- **ACTIVITY**:
The answer is the set of lines that include "grey", copied from the data below.

(STUDY MATERIAL begins)

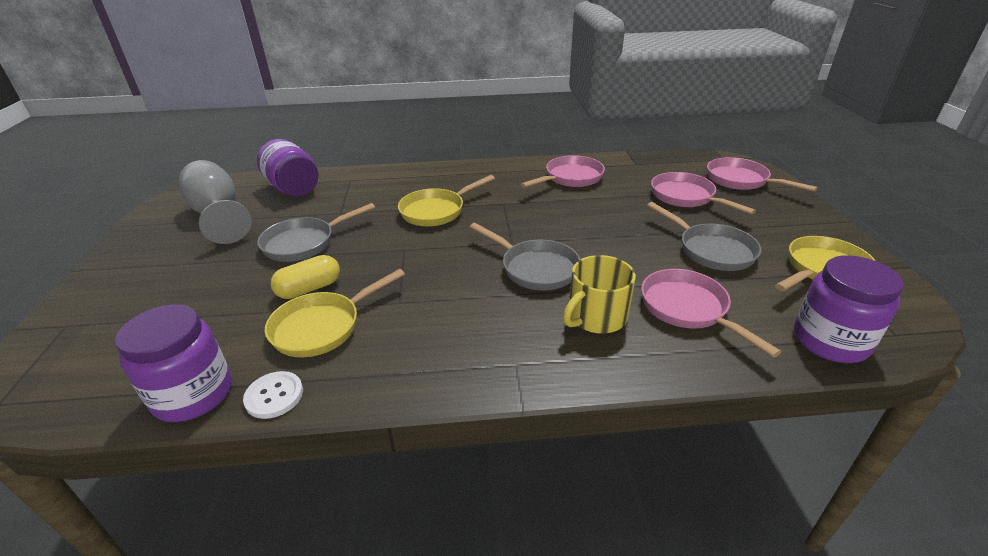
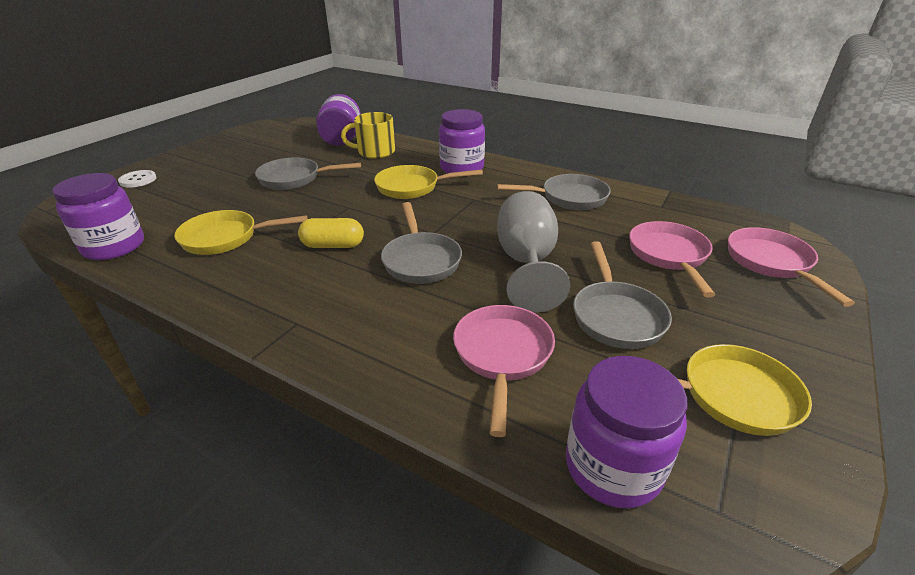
camera: 35 degrees right, 0 degrees up
(219, 215) = (274, 143): grey goblet -> grey goblet (526, 263)
(274, 396) = (144, 268): white button -> white button (138, 180)
(309, 288) = (254, 210): yellow capsule -> yellow capsule (333, 245)
(454, 180) = (462, 168): none -> purple jar
(570, 178) = (569, 198): pink pan -> grey pan
(596, 317) = (410, 320): yellow mug -> yellow mug (375, 152)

(STUDY MATERIAL ends)

- **RESULT**:
(219, 215) = (274, 143): grey goblet -> grey goblet (526, 263)
(570, 178) = (569, 198): pink pan -> grey pan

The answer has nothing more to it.